■ Activity ■
A faithful copy of the whole listing is required, with nothing left out.

___ Dataset excerpt

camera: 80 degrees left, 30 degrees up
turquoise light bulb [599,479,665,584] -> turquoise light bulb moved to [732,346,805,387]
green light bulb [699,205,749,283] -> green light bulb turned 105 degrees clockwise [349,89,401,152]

______

■ Completed exercise ■
camera: 80 degrees left, 30 degrees up
turquoise light bulb [599,479,665,584] -> turquoise light bulb moved to [732,346,805,387]
green light bulb [699,205,749,283] -> green light bulb turned 105 degrees clockwise [349,89,401,152]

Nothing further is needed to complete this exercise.